[Exercise material — start]
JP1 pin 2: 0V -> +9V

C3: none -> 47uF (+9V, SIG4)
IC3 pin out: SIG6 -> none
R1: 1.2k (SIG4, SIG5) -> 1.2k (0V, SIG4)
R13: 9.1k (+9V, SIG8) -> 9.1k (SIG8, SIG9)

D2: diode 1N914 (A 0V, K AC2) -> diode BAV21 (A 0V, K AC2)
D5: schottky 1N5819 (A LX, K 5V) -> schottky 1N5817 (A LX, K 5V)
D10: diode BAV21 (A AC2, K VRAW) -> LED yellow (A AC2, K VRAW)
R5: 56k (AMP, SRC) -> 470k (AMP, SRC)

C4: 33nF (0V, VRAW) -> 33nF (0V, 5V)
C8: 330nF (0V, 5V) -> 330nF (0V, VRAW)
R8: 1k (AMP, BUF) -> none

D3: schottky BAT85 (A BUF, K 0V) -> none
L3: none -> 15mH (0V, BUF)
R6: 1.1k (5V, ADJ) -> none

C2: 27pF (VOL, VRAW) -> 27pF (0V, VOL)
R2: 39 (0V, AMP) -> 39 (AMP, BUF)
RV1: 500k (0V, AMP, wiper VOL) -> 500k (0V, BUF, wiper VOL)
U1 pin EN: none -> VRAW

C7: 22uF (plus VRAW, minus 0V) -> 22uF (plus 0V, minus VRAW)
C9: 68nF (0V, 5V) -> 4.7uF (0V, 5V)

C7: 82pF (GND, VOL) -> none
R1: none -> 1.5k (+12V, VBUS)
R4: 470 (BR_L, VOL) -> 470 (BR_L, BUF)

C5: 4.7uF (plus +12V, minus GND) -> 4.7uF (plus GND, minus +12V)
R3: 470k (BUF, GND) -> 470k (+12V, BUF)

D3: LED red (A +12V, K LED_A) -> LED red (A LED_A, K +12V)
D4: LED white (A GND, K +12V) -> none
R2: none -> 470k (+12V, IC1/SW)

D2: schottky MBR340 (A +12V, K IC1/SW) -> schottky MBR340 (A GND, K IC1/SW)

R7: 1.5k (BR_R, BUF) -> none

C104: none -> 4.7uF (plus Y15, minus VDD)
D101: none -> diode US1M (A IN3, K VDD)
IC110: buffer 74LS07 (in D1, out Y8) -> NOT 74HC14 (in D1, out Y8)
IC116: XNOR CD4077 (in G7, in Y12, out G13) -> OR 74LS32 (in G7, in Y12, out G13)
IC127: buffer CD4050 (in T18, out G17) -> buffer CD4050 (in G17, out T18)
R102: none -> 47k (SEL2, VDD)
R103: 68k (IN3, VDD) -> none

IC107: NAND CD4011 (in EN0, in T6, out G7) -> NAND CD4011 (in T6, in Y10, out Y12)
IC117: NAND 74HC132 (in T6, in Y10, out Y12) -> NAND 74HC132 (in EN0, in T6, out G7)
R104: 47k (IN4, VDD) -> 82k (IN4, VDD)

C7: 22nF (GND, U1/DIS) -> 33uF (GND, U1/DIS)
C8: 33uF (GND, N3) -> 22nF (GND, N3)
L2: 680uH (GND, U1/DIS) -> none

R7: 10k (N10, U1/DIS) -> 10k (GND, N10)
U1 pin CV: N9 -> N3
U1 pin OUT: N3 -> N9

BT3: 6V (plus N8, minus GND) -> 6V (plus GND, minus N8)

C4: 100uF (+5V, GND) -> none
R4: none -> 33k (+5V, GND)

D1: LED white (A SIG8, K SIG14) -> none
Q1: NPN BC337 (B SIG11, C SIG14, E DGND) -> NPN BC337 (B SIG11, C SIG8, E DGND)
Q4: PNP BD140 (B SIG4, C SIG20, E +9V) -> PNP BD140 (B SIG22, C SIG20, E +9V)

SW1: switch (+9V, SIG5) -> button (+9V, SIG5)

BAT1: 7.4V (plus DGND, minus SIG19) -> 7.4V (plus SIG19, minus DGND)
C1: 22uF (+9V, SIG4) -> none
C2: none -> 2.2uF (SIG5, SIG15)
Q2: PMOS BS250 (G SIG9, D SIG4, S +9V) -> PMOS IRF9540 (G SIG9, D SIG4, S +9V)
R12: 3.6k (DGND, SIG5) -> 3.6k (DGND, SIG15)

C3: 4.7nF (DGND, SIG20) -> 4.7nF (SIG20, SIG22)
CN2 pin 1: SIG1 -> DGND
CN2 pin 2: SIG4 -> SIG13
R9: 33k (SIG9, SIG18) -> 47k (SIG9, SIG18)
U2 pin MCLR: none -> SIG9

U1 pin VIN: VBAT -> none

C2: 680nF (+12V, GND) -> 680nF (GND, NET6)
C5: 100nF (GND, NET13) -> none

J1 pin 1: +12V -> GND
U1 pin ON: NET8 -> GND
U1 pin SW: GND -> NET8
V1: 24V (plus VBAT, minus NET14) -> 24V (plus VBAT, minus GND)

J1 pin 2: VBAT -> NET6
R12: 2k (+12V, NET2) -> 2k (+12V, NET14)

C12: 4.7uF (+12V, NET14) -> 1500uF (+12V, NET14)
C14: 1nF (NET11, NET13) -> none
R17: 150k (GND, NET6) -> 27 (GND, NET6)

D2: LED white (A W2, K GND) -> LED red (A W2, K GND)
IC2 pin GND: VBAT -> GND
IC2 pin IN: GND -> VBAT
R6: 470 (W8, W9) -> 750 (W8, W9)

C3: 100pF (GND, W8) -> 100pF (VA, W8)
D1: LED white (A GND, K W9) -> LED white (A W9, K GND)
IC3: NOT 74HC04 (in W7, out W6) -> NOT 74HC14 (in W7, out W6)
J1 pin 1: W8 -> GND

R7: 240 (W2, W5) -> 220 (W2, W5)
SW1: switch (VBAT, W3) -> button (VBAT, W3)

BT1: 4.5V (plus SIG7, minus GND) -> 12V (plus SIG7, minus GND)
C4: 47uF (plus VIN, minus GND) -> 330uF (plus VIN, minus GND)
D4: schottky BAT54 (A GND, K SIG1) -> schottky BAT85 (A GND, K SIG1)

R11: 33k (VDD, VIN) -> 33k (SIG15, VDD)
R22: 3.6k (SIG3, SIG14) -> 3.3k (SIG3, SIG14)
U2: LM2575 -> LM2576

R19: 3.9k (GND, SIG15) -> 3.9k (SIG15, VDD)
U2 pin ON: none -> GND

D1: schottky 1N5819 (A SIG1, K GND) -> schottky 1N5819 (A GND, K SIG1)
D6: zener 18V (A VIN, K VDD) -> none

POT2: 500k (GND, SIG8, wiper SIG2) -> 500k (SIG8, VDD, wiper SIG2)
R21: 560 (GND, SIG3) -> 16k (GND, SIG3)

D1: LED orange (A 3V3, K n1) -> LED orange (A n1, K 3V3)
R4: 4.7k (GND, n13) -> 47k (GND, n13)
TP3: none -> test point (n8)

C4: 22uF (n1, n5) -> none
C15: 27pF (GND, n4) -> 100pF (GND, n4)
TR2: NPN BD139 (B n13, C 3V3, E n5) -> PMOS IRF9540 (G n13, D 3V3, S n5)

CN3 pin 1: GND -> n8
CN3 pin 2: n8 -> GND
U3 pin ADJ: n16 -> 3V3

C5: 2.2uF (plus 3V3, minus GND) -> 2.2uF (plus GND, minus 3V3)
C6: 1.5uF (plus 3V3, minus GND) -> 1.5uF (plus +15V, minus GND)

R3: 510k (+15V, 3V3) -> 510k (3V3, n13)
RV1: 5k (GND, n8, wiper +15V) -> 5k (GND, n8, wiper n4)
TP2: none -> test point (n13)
[Exercise material — finish]
What you need to do: Once you find the line containing "U1 pin EN: none -> VRAW", stop: reproduce exactly that line and every line of the data before it, and nothing else.

Written solution:
JP1 pin 2: 0V -> +9V

C3: none -> 47uF (+9V, SIG4)
IC3 pin out: SIG6 -> none
R1: 1.2k (SIG4, SIG5) -> 1.2k (0V, SIG4)
R13: 9.1k (+9V, SIG8) -> 9.1k (SIG8, SIG9)

D2: diode 1N914 (A 0V, K AC2) -> diode BAV21 (A 0V, K AC2)
D5: schottky 1N5819 (A LX, K 5V) -> schottky 1N5817 (A LX, K 5V)
D10: diode BAV21 (A AC2, K VRAW) -> LED yellow (A AC2, K VRAW)
R5: 56k (AMP, SRC) -> 470k (AMP, SRC)

C4: 33nF (0V, VRAW) -> 33nF (0V, 5V)
C8: 330nF (0V, 5V) -> 330nF (0V, VRAW)
R8: 1k (AMP, BUF) -> none

D3: schottky BAT85 (A BUF, K 0V) -> none
L3: none -> 15mH (0V, BUF)
R6: 1.1k (5V, ADJ) -> none

C2: 27pF (VOL, VRAW) -> 27pF (0V, VOL)
R2: 39 (0V, AMP) -> 39 (AMP, BUF)
RV1: 500k (0V, AMP, wiper VOL) -> 500k (0V, BUF, wiper VOL)
U1 pin EN: none -> VRAW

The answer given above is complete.